Extracted records
────────────────────

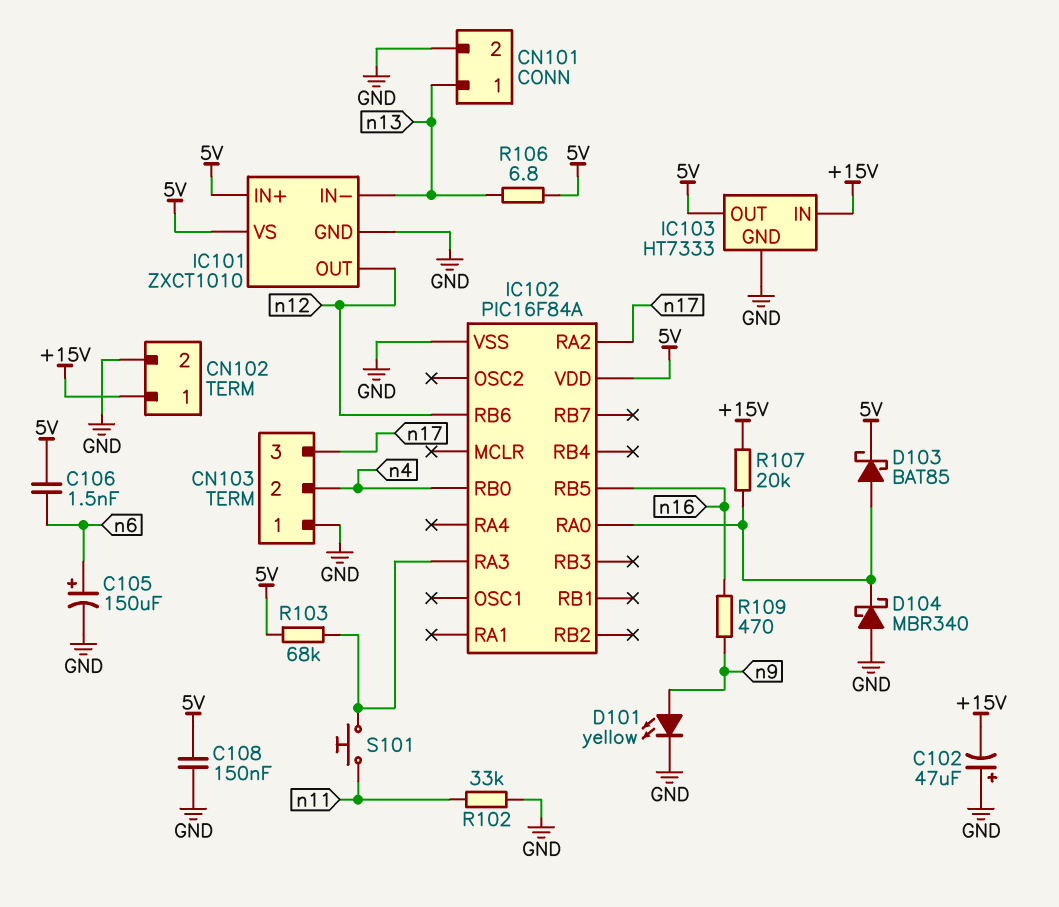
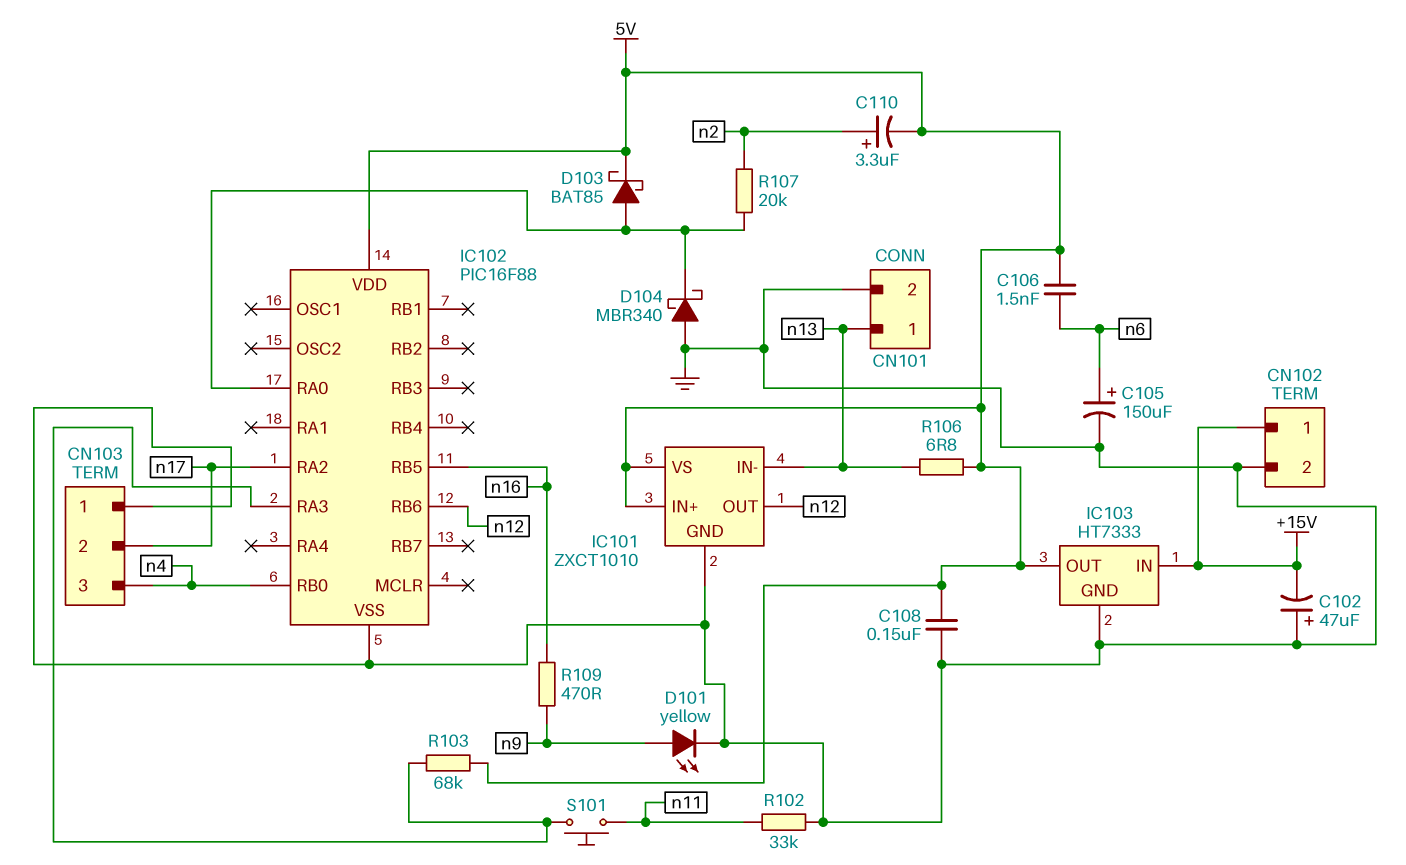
C110: none -> 3.3uF (plus n2, minus 5V)
CN103 pin 2: n4 -> n17
CN103 pin 3: n17 -> n4
IC102: PIC16F84A -> PIC16F88
R107: 20k (+15V, IC102/RA0) -> 20k (IC102/RA0, n2)

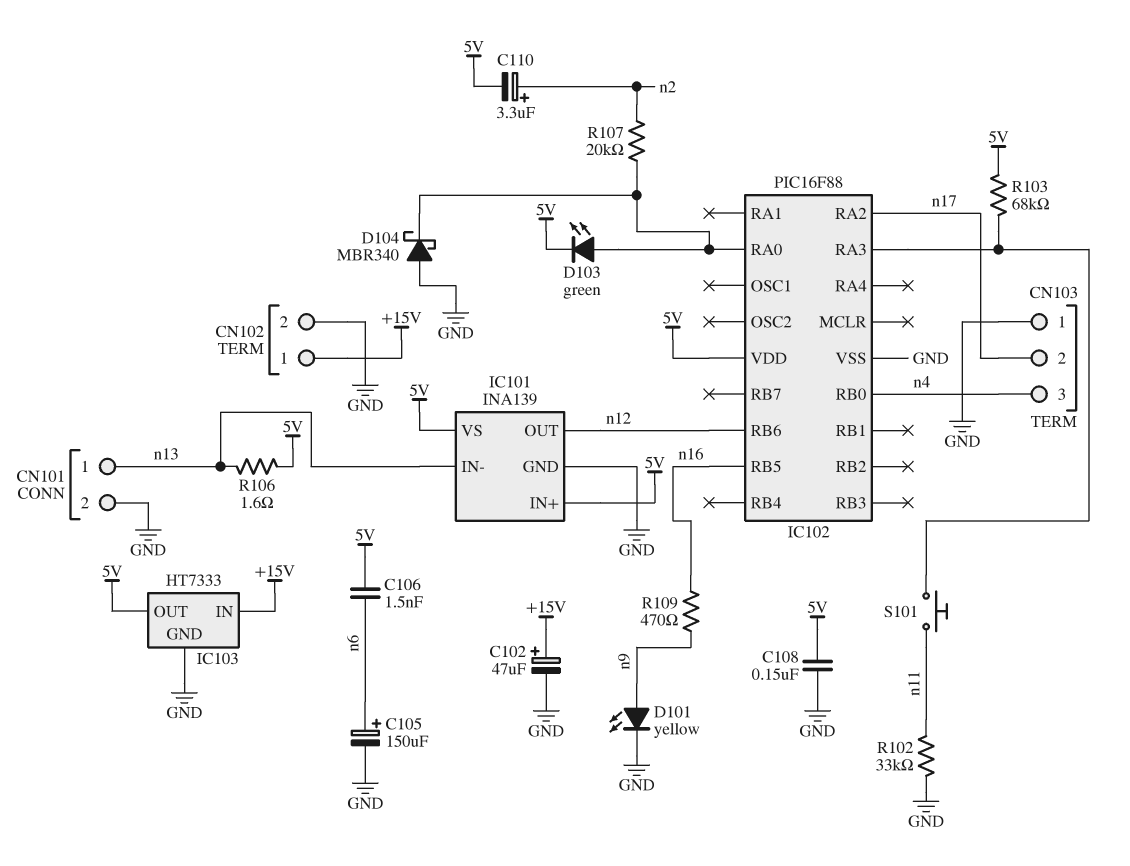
C102: 47uF (plus GND, minus +15V) -> 47uF (plus +15V, minus GND)
D103: schottky BAT85 (A IC102/RA0, K 5V) -> LED green (A IC102/RA0, K 5V)
IC101: ZXCT1010 -> INA139
R106: 6.8 (5V, n13) -> 1.6 (5V, n13)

────────────────────

- _WHAT TO WORK ON_
The records above are to be transcribed word for word. Skip the images.

- _ANSWER TO THIS TASK_
C110: none -> 3.3uF (plus n2, minus 5V)
CN103 pin 2: n4 -> n17
CN103 pin 3: n17 -> n4
IC102: PIC16F84A -> PIC16F88
R107: 20k (+15V, IC102/RA0) -> 20k (IC102/RA0, n2)

C102: 47uF (plus GND, minus +15V) -> 47uF (plus +15V, minus GND)
D103: schottky BAT85 (A IC102/RA0, K 5V) -> LED green (A IC102/RA0, K 5V)
IC101: ZXCT1010 -> INA139
R106: 6.8 (5V, n13) -> 1.6 (5V, n13)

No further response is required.